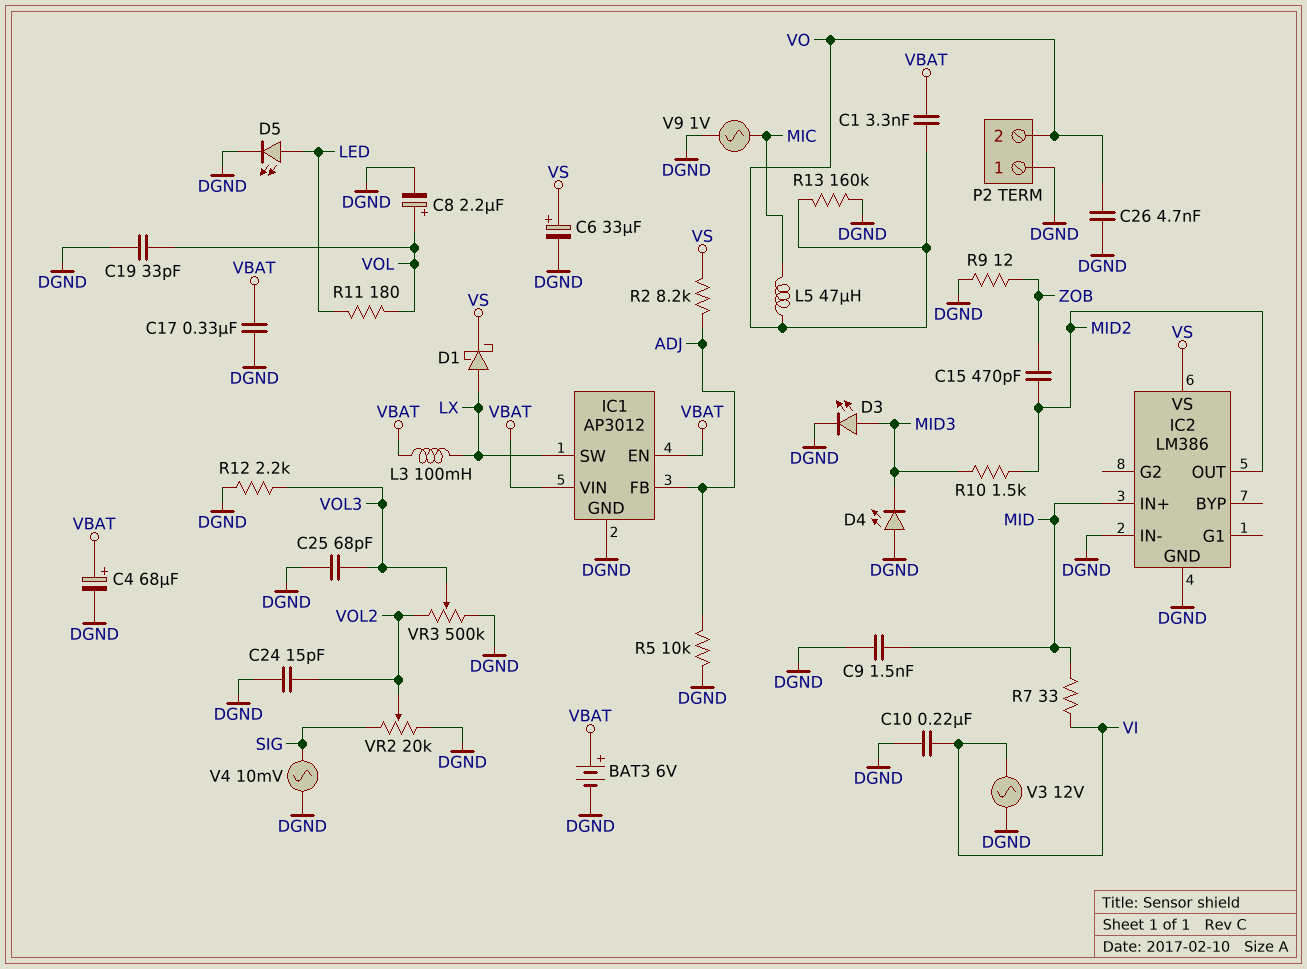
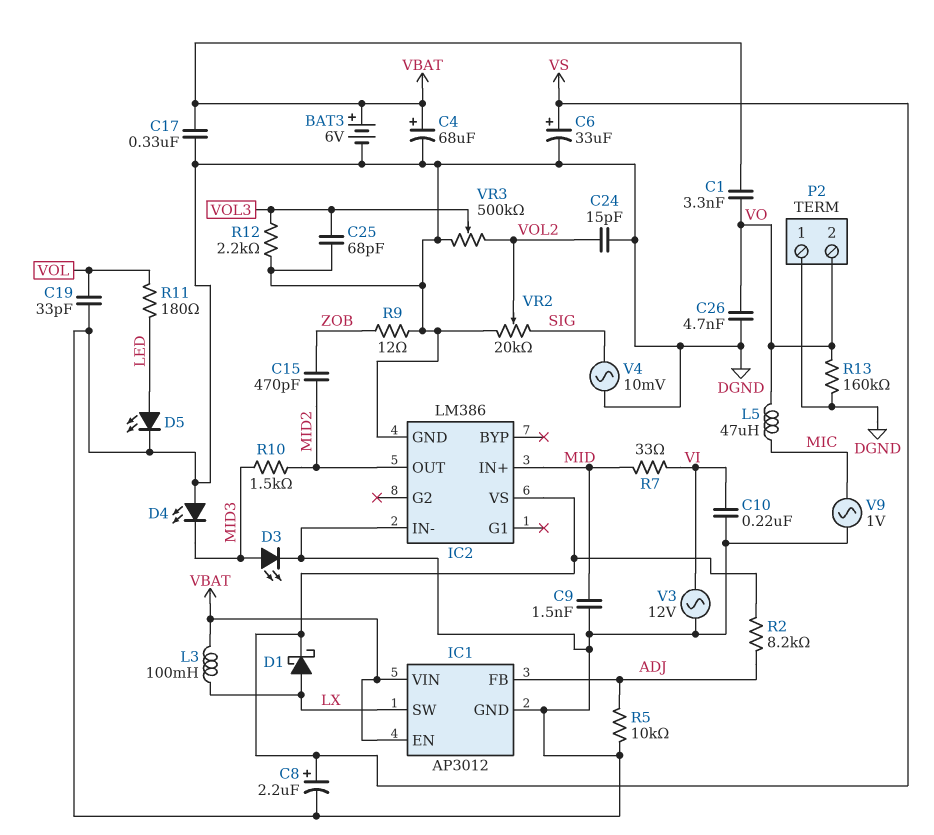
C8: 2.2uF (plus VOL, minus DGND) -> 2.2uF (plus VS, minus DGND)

####

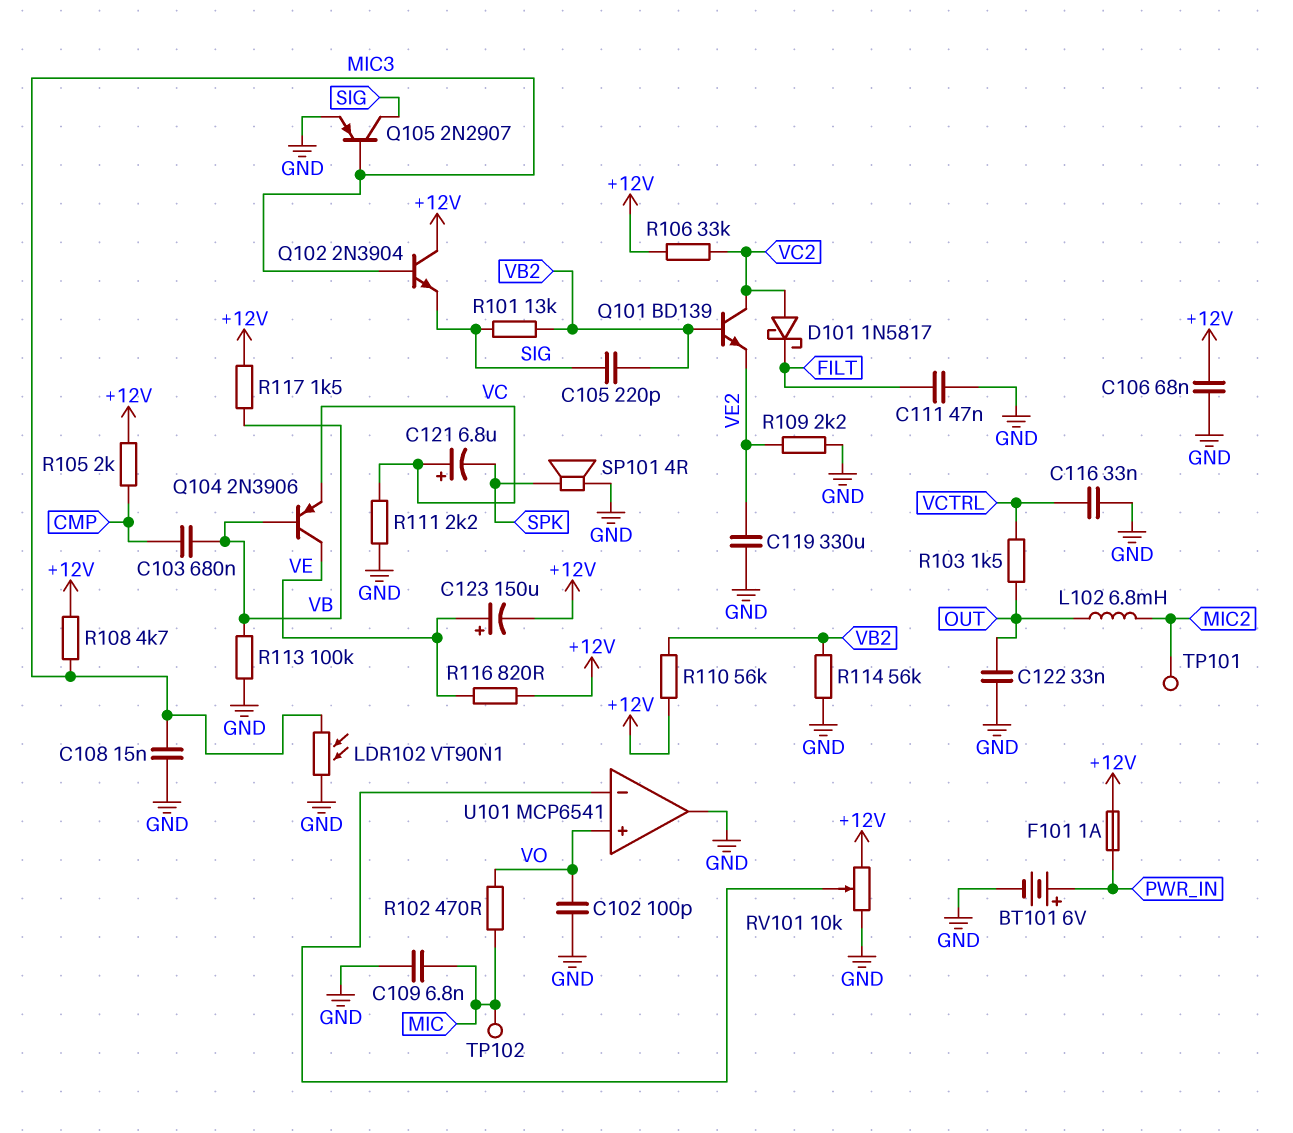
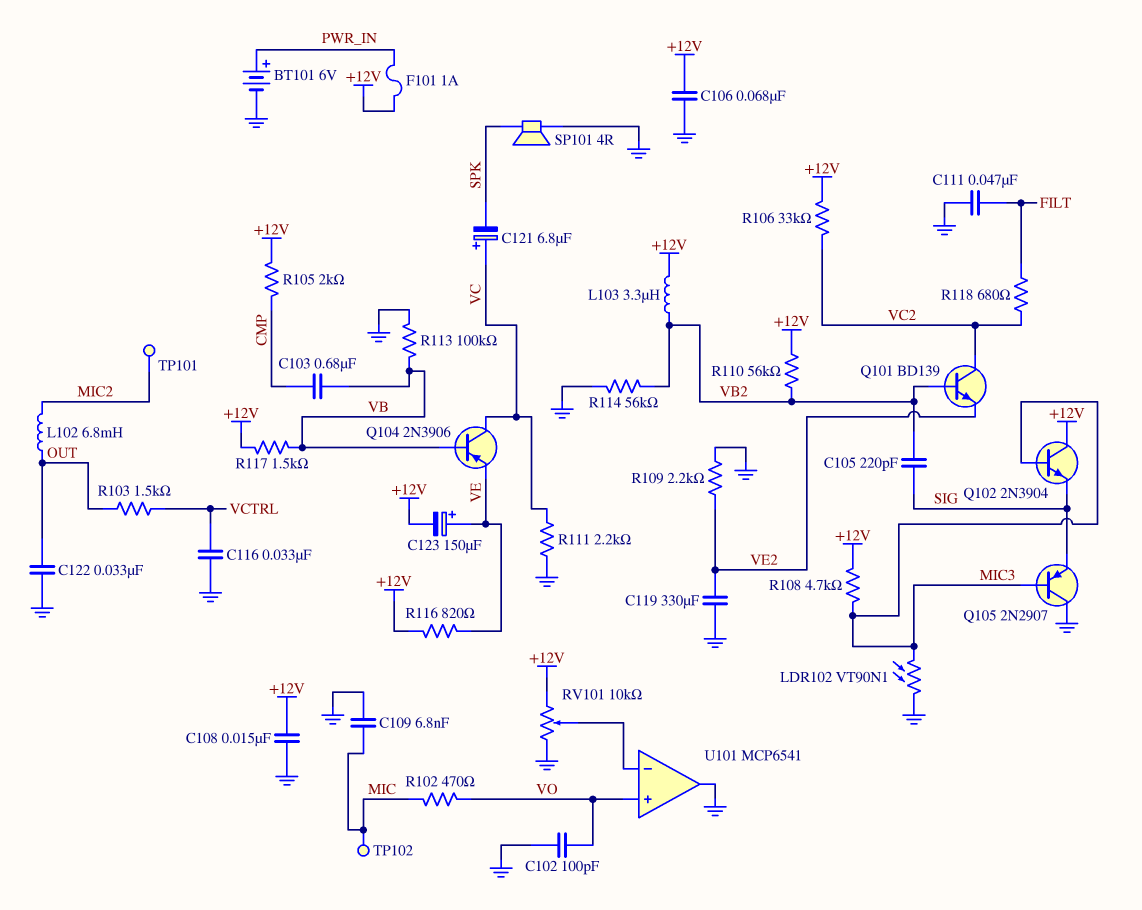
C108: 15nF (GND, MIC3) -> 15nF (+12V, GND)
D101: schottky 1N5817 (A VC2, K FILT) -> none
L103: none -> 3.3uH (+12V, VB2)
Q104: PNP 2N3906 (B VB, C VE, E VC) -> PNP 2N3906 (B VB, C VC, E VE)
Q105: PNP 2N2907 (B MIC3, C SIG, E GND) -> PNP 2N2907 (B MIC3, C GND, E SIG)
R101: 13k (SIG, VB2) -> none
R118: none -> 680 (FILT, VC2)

####

- Work order
Show each line of the material above where "none" occurs.

- Solved problem
D101: schottky 1N5817 (A VC2, K FILT) -> none
L103: none -> 3.3uH (+12V, VB2)
R101: 13k (SIG, VB2) -> none
R118: none -> 680 (FILT, VC2)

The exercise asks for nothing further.